## Supplied information
=-=-=
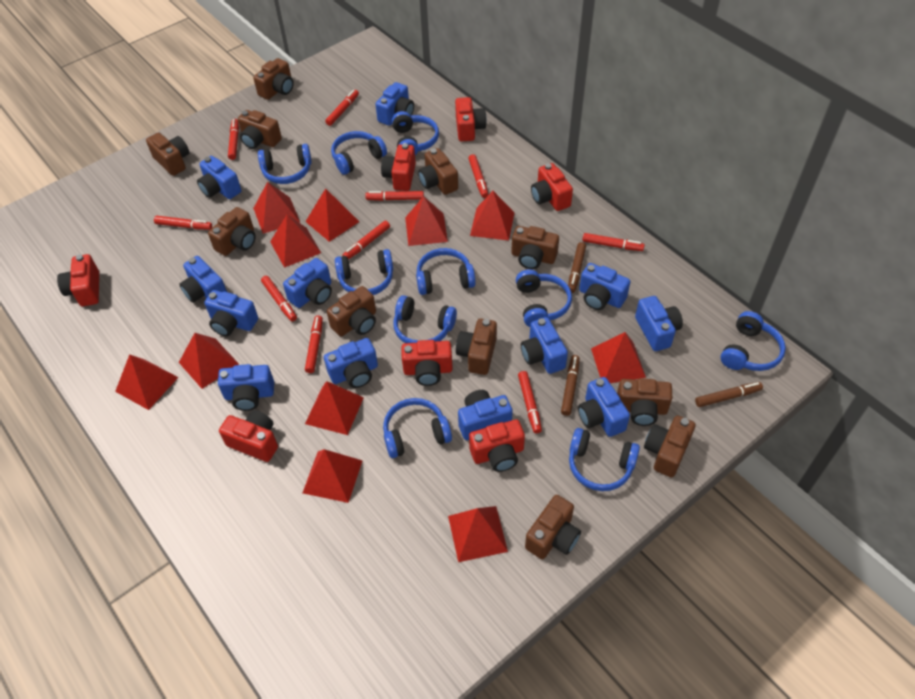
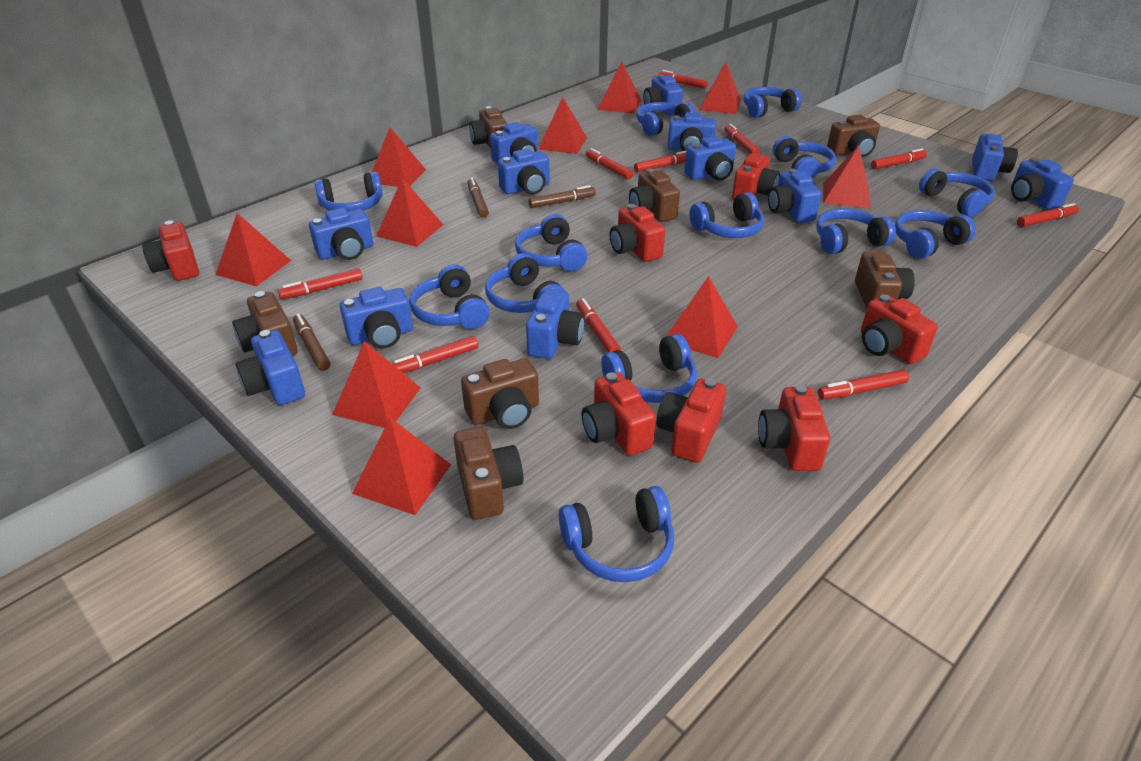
blue headphones: 10 -> 13
brown camera: 11 -> 7
red pyramid: 11 -> 10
=-=-=
## Instructions to follow
Copy the listing above word for word. Do not include the pictures.

## Exercise result
blue headphones: 10 -> 13
brown camera: 11 -> 7
red pyramid: 11 -> 10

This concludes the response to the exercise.